## [Exercise input]
********************
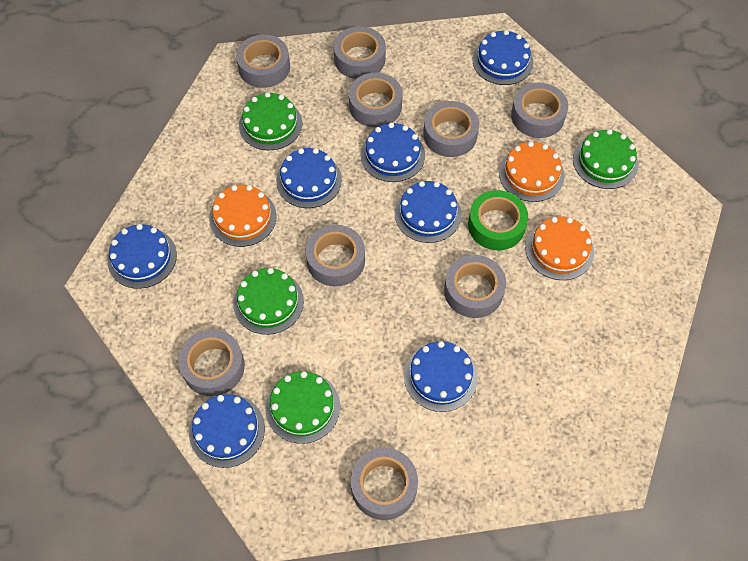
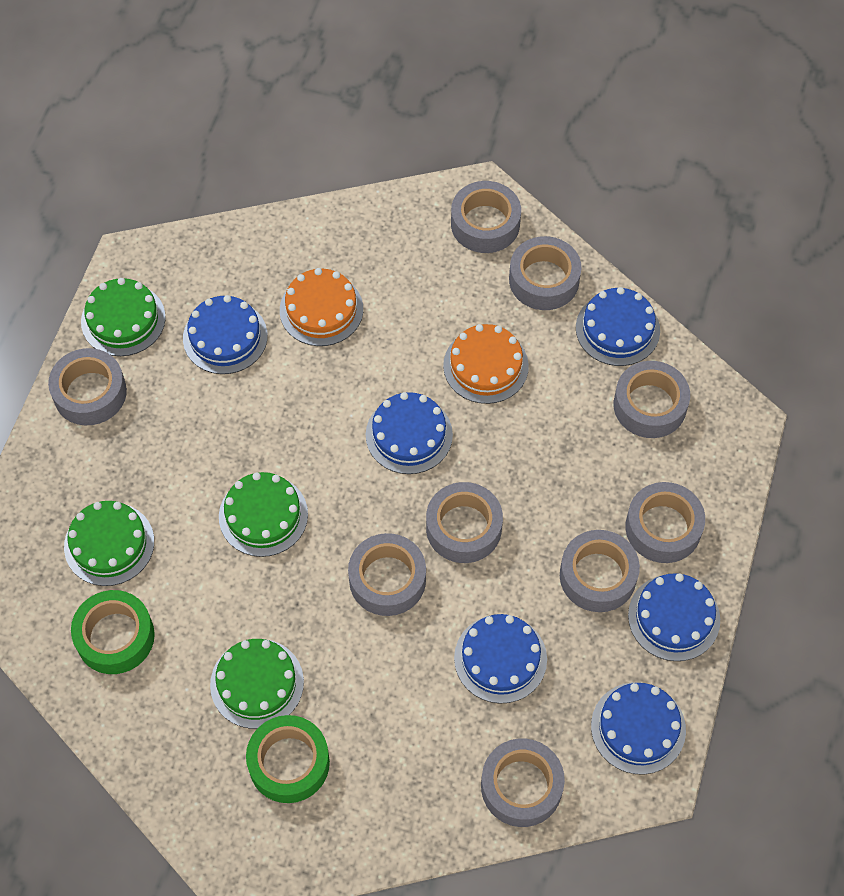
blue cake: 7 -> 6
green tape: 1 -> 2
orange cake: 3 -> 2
********************
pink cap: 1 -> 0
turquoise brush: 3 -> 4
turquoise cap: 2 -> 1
********************
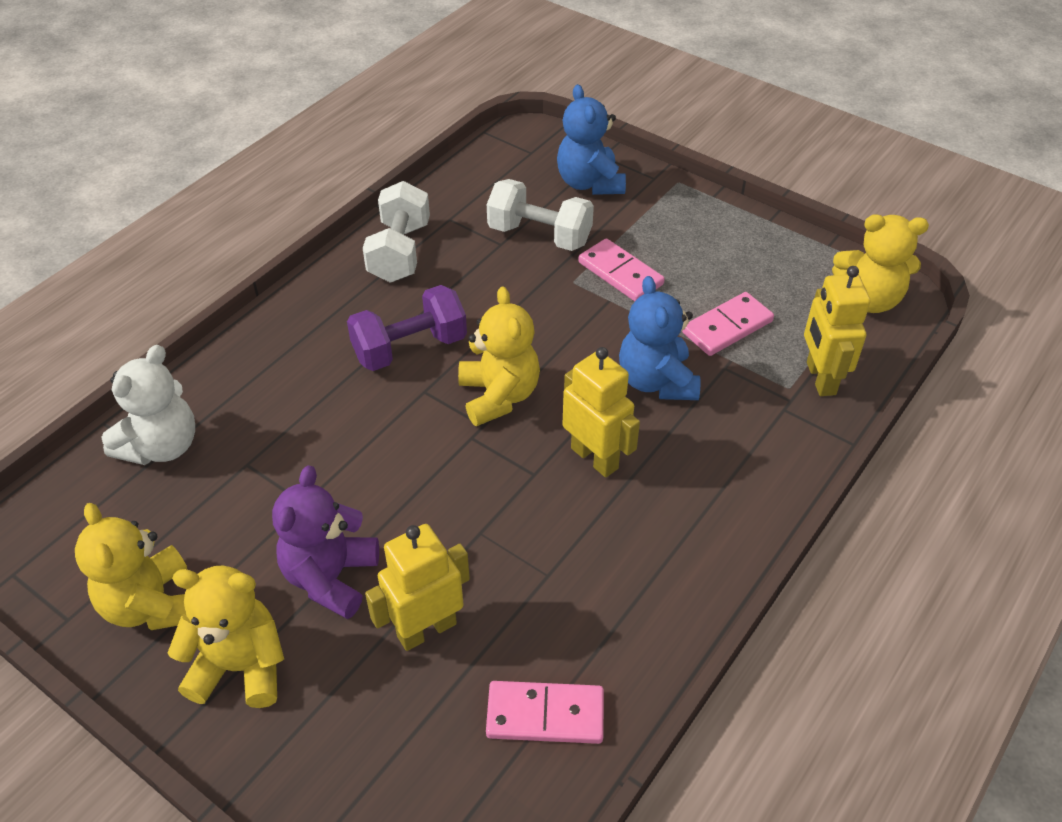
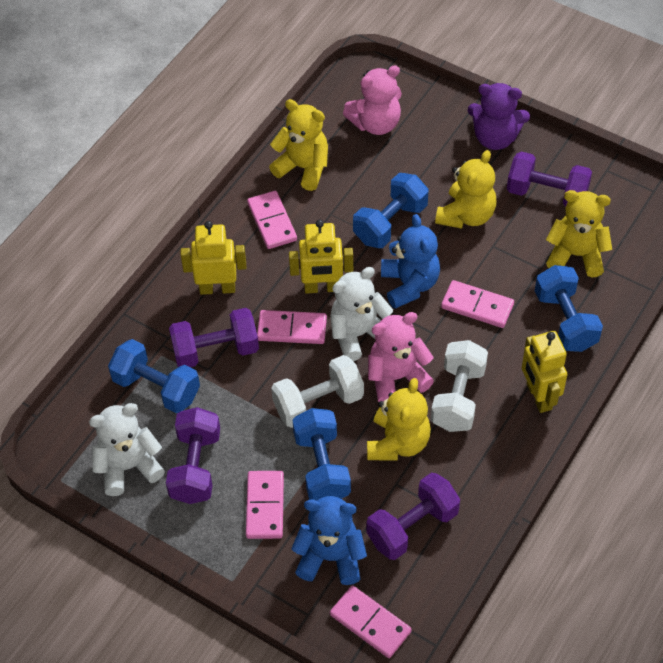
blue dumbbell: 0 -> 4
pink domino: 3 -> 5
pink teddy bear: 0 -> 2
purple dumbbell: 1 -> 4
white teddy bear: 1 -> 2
********************
## [Directions for this task]
Find "blue dumbbell: 0 -> 4" in the entries above and copy that whole line exactly, then each line after it through the line that contains "white teddy bear: 1 -> 2".

## [Task response]
blue dumbbell: 0 -> 4
pink domino: 3 -> 5
pink teddy bear: 0 -> 2
purple dumbbell: 1 -> 4
white teddy bear: 1 -> 2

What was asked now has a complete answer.